_Try it_
Would it be possible to quote, exactly and in full, the lines from the one with "orange plate J7:J8" through the end of the entries below?

_Records for this task_
▽

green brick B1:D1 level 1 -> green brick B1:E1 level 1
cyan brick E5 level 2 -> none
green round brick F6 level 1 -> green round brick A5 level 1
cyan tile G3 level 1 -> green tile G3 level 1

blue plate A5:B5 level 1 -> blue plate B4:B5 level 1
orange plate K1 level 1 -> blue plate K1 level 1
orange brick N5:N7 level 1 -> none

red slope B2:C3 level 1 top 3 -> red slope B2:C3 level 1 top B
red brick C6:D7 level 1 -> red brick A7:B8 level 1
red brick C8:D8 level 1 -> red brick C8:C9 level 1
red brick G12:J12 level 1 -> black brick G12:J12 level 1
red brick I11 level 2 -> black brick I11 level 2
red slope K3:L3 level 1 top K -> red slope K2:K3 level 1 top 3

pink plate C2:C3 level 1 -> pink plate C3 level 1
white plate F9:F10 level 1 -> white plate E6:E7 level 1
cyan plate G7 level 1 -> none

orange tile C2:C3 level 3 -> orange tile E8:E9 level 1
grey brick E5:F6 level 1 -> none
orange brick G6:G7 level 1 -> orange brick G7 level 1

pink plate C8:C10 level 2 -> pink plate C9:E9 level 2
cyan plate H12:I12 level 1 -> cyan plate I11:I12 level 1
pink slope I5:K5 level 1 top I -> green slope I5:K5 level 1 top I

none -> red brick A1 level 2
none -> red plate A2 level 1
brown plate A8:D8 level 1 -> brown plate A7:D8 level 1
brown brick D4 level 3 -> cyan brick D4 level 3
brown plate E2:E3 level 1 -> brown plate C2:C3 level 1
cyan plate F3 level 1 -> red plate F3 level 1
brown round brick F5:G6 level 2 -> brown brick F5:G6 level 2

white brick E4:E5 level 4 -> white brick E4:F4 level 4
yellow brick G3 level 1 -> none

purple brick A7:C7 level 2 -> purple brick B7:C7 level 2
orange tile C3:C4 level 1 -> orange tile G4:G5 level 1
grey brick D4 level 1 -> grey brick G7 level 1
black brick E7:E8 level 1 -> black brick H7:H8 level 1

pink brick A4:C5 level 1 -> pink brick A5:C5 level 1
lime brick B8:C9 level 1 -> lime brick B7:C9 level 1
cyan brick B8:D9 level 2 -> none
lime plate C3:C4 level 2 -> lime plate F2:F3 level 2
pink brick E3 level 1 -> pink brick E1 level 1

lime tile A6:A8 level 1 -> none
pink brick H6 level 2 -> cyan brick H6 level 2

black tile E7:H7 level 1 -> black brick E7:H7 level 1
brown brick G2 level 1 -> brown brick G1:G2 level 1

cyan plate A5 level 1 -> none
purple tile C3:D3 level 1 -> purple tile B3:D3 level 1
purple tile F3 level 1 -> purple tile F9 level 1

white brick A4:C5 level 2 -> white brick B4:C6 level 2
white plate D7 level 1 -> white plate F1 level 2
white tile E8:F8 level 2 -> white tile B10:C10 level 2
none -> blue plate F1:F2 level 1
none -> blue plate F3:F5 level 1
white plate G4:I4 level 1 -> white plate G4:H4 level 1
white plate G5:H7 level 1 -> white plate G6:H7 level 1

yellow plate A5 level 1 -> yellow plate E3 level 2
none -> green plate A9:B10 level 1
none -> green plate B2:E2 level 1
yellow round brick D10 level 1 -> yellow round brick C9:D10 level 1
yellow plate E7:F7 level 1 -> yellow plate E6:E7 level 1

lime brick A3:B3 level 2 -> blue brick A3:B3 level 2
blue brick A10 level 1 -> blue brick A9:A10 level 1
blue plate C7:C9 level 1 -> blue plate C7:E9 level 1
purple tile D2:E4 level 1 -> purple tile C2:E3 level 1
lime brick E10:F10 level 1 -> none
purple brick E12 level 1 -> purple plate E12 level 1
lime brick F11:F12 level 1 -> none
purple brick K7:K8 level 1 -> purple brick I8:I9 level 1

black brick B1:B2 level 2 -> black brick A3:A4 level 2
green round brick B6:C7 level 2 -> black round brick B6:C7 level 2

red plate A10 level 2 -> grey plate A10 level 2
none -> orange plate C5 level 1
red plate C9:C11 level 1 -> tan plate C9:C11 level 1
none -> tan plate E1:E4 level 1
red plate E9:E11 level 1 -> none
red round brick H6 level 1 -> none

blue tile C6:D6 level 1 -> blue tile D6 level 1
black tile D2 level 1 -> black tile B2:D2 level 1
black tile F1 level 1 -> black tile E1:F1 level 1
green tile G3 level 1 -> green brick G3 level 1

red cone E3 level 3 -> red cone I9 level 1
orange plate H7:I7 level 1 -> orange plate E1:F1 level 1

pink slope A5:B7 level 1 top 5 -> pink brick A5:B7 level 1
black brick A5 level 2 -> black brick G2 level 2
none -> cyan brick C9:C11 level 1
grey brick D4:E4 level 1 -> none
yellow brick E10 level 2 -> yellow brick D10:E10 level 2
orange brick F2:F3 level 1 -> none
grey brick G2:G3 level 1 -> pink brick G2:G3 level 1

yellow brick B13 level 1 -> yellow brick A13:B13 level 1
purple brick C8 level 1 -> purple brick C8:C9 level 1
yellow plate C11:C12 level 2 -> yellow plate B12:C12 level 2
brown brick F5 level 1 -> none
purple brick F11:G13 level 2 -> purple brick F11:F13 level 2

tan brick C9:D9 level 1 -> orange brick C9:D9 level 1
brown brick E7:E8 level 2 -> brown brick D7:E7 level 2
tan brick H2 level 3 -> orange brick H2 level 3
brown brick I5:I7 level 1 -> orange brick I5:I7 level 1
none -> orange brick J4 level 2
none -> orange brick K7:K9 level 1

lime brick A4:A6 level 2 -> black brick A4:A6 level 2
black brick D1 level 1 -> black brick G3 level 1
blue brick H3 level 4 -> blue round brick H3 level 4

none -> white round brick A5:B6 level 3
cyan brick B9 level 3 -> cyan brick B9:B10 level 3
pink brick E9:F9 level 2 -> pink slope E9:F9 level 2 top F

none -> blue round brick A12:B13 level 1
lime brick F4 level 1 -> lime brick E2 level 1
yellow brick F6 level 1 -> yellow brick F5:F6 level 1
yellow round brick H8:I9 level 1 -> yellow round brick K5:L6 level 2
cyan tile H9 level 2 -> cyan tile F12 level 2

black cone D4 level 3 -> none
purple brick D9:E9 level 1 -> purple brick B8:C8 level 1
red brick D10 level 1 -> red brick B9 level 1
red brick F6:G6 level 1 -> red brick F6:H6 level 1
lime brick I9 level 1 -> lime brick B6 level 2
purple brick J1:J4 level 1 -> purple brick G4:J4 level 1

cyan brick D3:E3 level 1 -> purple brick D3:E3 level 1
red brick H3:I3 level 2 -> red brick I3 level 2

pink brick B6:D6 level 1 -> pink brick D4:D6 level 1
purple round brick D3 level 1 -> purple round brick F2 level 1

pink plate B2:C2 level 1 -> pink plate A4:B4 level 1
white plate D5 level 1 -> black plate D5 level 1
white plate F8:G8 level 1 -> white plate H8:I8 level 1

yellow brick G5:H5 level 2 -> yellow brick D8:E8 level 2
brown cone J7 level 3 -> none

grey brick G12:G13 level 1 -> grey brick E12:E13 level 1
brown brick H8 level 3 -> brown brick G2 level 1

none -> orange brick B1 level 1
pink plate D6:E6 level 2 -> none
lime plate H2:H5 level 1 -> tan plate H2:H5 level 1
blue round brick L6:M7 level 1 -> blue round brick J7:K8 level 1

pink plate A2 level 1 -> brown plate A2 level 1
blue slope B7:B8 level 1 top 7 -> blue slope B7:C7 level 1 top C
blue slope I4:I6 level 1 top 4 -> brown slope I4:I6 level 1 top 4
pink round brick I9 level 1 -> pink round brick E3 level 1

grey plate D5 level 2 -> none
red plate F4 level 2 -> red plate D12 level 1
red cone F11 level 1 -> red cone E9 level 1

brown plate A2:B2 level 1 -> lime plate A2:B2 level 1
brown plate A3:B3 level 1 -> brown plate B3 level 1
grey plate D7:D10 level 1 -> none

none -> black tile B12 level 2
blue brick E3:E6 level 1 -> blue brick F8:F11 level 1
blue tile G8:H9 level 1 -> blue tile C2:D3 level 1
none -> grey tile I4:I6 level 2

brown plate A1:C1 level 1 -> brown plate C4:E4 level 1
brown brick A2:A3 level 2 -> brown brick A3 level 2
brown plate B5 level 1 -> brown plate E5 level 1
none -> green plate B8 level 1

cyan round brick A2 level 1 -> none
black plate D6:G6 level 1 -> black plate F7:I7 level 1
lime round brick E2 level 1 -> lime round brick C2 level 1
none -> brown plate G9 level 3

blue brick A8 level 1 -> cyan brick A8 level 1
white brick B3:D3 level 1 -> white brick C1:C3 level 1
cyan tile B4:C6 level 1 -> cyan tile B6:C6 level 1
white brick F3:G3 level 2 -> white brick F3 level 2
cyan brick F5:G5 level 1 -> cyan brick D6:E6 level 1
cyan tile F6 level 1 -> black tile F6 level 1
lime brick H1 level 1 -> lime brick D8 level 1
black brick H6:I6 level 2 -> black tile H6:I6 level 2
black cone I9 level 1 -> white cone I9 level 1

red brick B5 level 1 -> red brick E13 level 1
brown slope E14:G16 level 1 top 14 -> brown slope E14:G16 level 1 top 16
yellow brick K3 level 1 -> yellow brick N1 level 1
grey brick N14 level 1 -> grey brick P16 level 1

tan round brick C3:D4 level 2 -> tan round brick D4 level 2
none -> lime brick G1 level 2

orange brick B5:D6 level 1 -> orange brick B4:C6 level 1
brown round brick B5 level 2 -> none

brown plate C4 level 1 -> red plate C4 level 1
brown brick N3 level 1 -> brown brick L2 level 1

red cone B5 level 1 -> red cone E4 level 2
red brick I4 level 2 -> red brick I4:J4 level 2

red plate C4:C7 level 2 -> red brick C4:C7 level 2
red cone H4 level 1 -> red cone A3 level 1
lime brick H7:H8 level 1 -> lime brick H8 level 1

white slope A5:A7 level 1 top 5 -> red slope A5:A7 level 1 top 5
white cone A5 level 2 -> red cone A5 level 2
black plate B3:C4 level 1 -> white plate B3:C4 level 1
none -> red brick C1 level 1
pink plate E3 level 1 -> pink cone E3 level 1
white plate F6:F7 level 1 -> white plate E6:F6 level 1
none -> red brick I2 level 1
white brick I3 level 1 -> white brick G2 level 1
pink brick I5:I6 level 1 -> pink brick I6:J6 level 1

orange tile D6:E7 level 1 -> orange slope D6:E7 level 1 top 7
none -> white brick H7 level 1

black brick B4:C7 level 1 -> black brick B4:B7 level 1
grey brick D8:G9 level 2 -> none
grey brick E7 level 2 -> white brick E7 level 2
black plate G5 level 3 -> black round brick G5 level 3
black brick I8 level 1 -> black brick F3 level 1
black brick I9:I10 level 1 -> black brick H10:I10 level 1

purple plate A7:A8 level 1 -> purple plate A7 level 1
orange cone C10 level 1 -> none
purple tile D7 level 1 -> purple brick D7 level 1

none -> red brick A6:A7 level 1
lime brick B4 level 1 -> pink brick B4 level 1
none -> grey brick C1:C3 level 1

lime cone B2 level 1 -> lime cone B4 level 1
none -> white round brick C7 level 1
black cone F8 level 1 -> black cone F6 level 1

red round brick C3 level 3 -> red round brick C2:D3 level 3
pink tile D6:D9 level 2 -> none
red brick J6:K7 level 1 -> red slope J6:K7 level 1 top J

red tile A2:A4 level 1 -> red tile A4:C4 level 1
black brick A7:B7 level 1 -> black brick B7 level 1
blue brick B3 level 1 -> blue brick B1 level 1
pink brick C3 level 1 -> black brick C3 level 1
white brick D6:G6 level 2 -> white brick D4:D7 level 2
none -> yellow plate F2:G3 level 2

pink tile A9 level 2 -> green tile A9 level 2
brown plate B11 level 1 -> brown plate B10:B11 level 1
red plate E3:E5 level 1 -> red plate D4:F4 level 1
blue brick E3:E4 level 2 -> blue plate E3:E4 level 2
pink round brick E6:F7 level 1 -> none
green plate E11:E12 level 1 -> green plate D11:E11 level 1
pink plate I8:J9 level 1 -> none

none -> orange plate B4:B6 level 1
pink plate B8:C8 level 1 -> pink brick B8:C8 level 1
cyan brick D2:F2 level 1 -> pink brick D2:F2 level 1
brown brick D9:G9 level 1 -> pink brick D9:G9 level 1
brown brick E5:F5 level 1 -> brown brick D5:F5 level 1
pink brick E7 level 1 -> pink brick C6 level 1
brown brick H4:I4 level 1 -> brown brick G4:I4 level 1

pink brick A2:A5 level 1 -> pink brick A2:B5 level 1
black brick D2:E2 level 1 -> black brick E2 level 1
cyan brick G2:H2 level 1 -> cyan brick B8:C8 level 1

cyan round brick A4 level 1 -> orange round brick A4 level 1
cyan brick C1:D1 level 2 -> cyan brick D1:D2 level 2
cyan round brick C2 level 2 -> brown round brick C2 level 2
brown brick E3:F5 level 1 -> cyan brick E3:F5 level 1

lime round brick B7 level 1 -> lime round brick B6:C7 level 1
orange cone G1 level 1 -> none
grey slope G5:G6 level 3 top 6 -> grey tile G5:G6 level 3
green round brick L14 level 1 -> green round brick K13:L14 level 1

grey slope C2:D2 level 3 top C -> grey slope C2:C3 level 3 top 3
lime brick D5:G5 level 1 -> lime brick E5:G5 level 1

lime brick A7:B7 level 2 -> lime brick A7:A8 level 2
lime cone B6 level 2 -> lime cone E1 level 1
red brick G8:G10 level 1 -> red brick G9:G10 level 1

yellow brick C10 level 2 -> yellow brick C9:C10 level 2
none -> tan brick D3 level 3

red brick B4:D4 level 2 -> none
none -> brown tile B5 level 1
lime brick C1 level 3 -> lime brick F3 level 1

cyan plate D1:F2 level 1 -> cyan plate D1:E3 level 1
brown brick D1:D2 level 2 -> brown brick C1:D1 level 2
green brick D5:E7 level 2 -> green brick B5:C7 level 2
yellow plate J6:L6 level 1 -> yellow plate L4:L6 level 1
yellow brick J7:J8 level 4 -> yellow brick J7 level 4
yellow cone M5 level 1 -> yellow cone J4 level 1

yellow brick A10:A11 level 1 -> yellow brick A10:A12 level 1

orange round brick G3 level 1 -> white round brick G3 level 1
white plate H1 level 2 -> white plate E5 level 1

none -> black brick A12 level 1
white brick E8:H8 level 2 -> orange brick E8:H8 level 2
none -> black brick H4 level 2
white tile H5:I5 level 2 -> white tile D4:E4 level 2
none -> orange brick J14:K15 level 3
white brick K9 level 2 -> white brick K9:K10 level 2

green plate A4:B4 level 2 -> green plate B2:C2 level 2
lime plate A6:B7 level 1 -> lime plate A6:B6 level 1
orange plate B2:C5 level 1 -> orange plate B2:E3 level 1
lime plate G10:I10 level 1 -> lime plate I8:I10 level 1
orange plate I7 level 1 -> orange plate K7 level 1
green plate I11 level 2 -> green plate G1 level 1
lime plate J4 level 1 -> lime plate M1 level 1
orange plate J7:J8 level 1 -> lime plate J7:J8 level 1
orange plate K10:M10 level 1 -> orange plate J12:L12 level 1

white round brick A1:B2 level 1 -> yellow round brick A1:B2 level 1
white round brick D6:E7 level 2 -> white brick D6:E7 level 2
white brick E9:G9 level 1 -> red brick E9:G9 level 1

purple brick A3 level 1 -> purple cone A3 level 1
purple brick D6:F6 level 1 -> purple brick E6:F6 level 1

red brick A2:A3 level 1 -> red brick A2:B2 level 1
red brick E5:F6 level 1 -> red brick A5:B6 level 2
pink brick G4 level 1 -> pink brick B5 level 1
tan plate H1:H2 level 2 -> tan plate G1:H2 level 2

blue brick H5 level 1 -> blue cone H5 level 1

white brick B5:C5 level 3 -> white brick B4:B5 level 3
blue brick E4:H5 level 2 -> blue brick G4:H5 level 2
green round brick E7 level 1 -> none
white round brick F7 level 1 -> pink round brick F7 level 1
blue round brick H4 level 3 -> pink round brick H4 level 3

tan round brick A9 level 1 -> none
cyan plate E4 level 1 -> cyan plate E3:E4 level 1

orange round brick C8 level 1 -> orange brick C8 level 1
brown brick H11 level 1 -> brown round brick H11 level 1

△

_Task answer_
orange plate J7:J8 level 1 -> lime plate J7:J8 level 1
orange plate K10:M10 level 1 -> orange plate J12:L12 level 1

white round brick A1:B2 level 1 -> yellow round brick A1:B2 level 1
white round brick D6:E7 level 2 -> white brick D6:E7 level 2
white brick E9:G9 level 1 -> red brick E9:G9 level 1

purple brick A3 level 1 -> purple cone A3 level 1
purple brick D6:F6 level 1 -> purple brick E6:F6 level 1

red brick A2:A3 level 1 -> red brick A2:B2 level 1
red brick E5:F6 level 1 -> red brick A5:B6 level 2
pink brick G4 level 1 -> pink brick B5 level 1
tan plate H1:H2 level 2 -> tan plate G1:H2 level 2

blue brick H5 level 1 -> blue cone H5 level 1

white brick B5:C5 level 3 -> white brick B4:B5 level 3
blue brick E4:H5 level 2 -> blue brick G4:H5 level 2
green round brick E7 level 1 -> none
white round brick F7 level 1 -> pink round brick F7 level 1
blue round brick H4 level 3 -> pink round brick H4 level 3

tan round brick A9 level 1 -> none
cyan plate E4 level 1 -> cyan plate E3:E4 level 1

orange round brick C8 level 1 -> orange brick C8 level 1
brown brick H11 level 1 -> brown round brick H11 level 1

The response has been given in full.